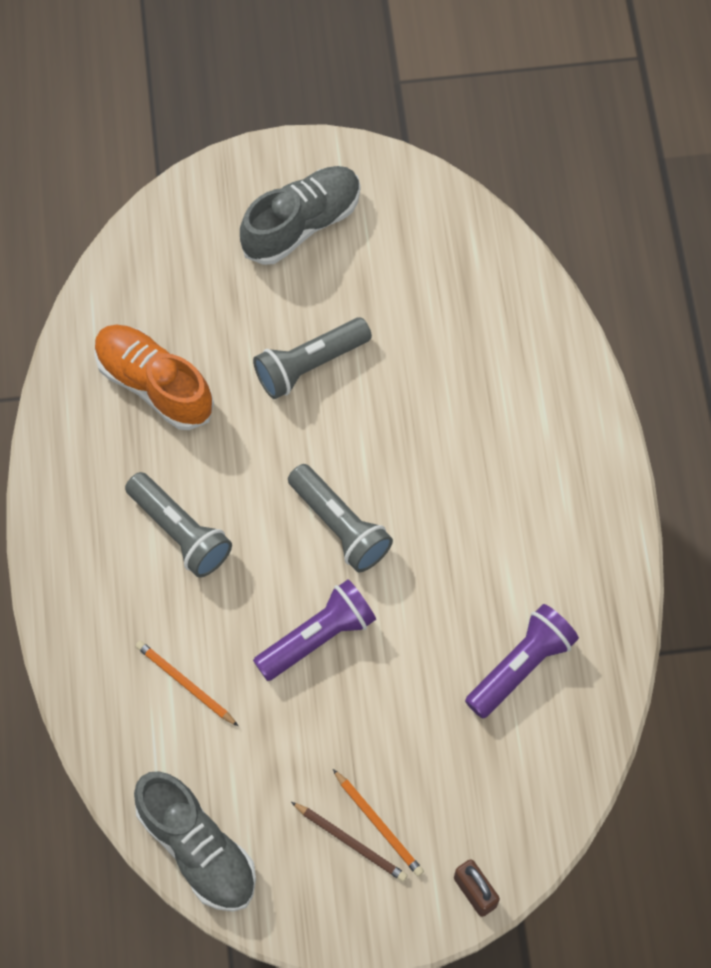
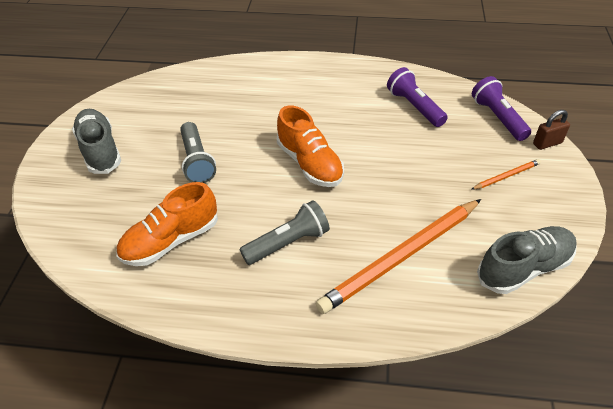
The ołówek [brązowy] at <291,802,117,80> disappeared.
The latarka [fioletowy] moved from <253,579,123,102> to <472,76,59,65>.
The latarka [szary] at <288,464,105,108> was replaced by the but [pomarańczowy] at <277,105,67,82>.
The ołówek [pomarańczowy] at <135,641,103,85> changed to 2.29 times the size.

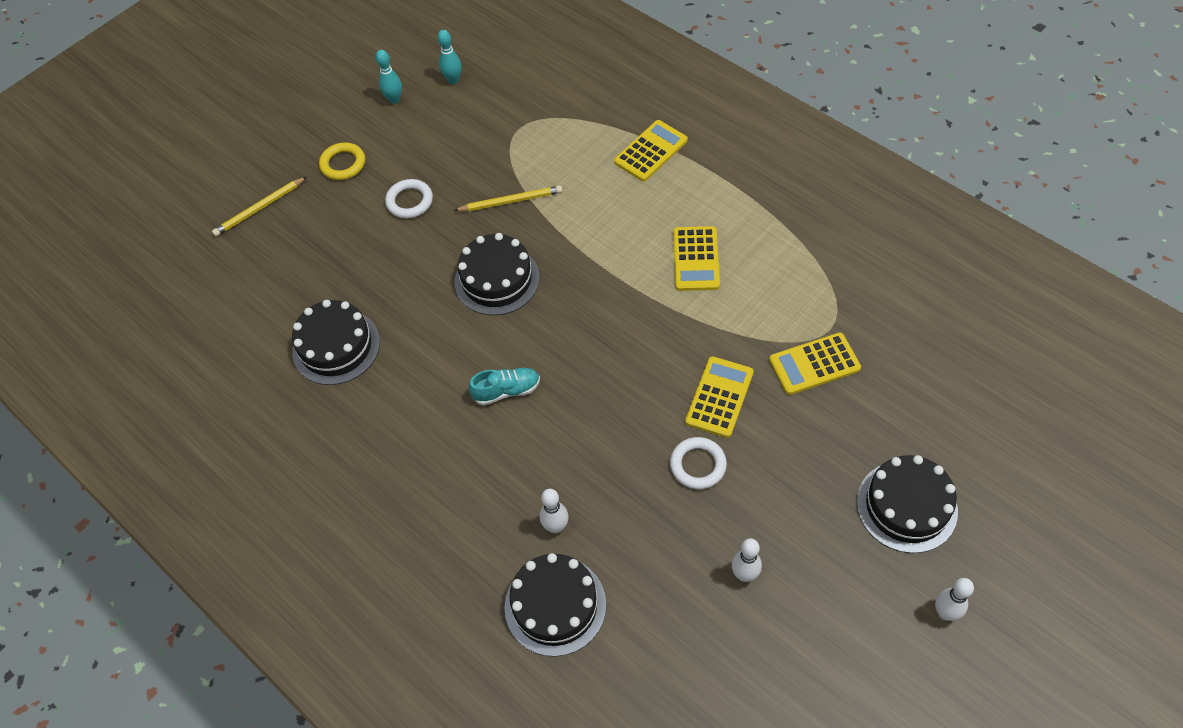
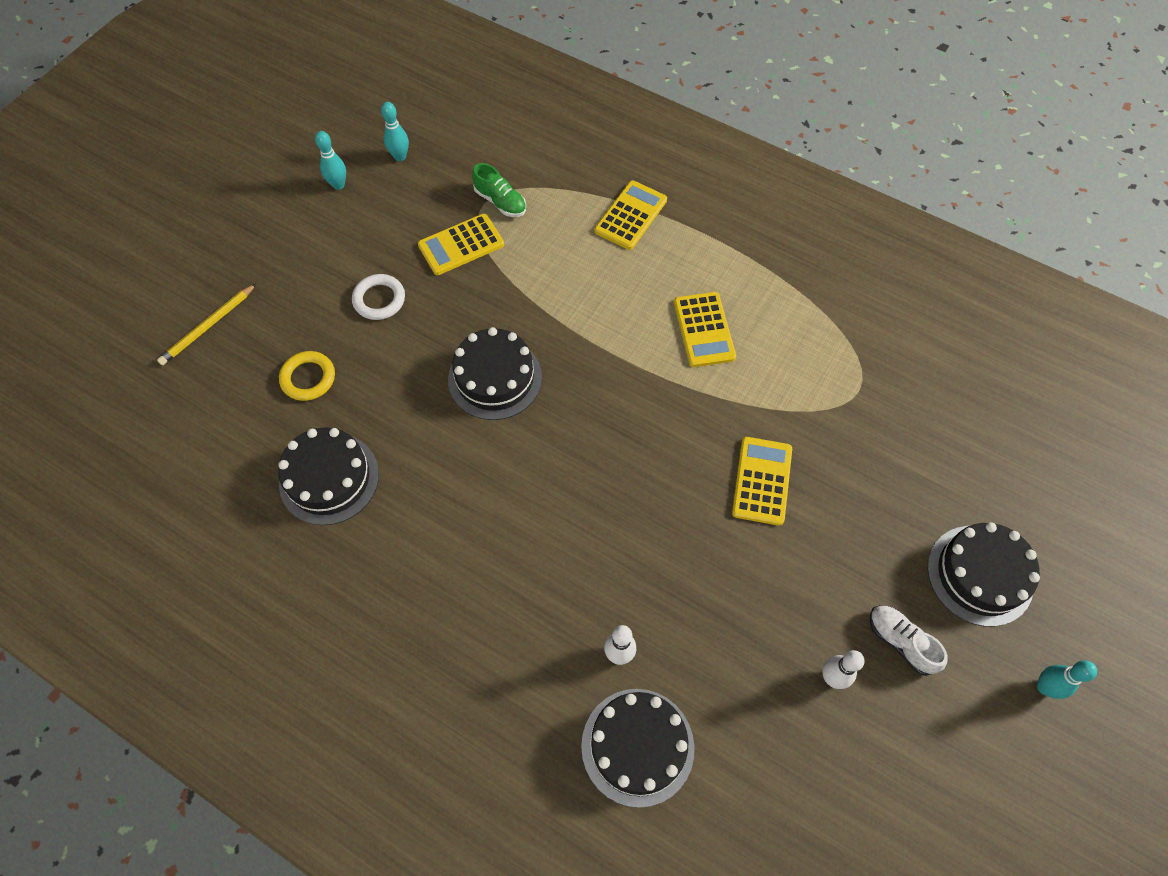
The ołówek [żółty] at <454,186,109,25> disappeared.
The but [turkusowy] at <469,368,71,37> disappeared.
The pierścień [biały] at <670,437,57,52> disappeared.
The but [zielony] at <472,163,54,54> appeared.
The but [biały] at <870,605,78,71> appeared.
The pierścień [żółty] moved from <319,142,46,38> to <279,351,56,50>.
The kalkulator [żółty] moved from <769,332,92,63> to <418,214,86,61>.
The kręgiel [biały] at <935,578,39,43> became the kręgiel [turkusowy] at <1037,660,60,39>.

• Work instruction
Please print the entries above exactly. Skip every picture.

• Reply to the exercise
The ołówek [brązowy] at <291,802,117,80> disappeared.
The latarka [fioletowy] moved from <253,579,123,102> to <472,76,59,65>.
The latarka [szary] at <288,464,105,108> was replaced by the but [pomarańczowy] at <277,105,67,82>.
The ołówek [pomarańczowy] at <135,641,103,85> changed to 2.29 times the size.

The ołówek [żółty] at <454,186,109,25> disappeared.
The but [turkusowy] at <469,368,71,37> disappeared.
The pierścień [biały] at <670,437,57,52> disappeared.
The but [zielony] at <472,163,54,54> appeared.
The but [biały] at <870,605,78,71> appeared.
The pierścień [żółty] moved from <319,142,46,38> to <279,351,56,50>.
The kalkulator [żółty] moved from <769,332,92,63> to <418,214,86,61>.
The kręgiel [biały] at <935,578,39,43> became the kręgiel [turkusowy] at <1037,660,60,39>.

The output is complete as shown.